**EXERCISE DIRECTIONS:** Of all the entries below, only the lines from the one with "relocated | TurquoiseGlueStick" up to and including the one with "GreenFlashlight | 356,210,406,300" are to be duplicated exactly.

**Items listed in a dataset:**
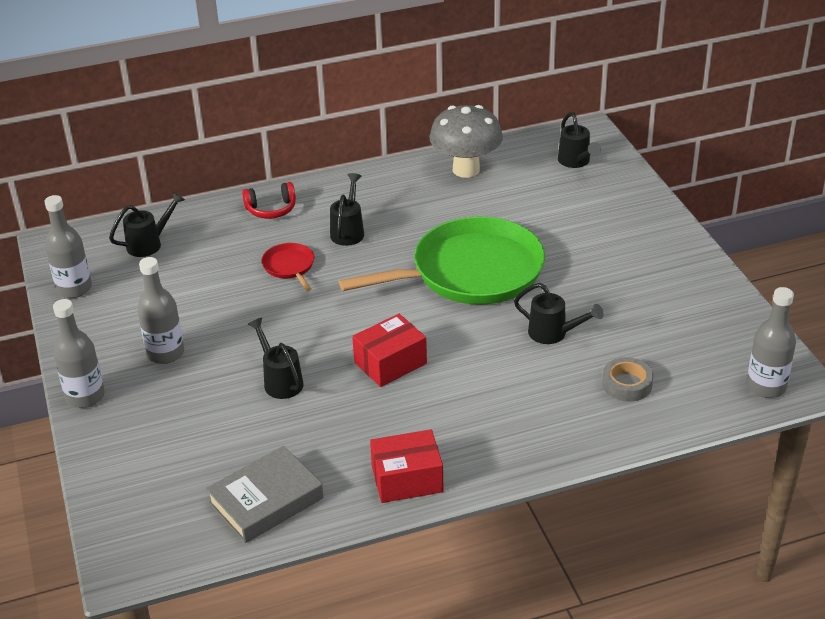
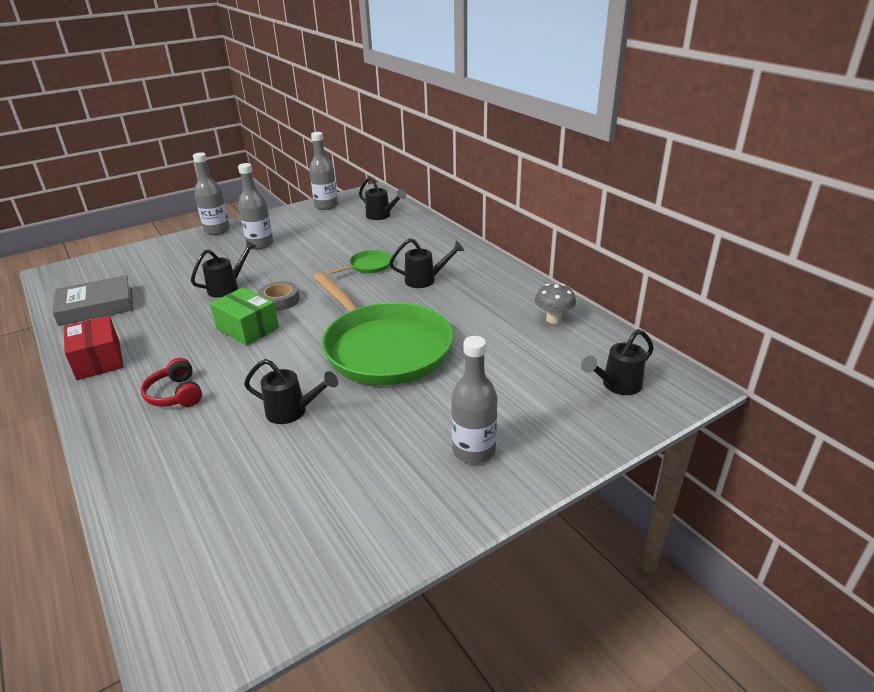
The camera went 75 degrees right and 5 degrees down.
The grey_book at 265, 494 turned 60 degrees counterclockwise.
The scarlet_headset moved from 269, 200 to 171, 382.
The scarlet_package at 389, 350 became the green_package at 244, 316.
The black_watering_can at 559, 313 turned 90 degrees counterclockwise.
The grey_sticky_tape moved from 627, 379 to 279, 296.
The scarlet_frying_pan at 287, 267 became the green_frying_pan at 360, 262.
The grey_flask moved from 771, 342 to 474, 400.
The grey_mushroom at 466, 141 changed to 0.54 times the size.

==

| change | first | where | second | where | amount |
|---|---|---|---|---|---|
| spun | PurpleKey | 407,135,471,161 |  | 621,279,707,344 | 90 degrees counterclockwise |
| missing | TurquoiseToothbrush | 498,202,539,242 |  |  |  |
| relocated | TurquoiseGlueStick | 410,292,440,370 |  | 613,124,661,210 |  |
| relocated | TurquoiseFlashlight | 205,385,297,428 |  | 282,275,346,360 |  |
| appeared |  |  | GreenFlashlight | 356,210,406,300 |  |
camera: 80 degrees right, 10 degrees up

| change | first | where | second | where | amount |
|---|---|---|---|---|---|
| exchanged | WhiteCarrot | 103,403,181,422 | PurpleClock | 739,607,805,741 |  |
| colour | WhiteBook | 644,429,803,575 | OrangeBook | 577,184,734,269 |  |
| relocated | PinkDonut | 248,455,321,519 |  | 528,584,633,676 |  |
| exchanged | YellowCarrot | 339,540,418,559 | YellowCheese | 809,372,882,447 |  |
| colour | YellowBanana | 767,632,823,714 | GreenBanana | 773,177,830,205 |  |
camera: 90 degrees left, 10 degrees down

**EXERCISE SOLUTION:**
| relocated | TurquoiseGlueStick | 410,292,440,370 |  | 613,124,661,210 |  |
| relocated | TurquoiseFlashlight | 205,385,297,428 |  | 282,275,346,360 |  |
| appeared |  |  | GreenFlashlight | 356,210,406,300 |  |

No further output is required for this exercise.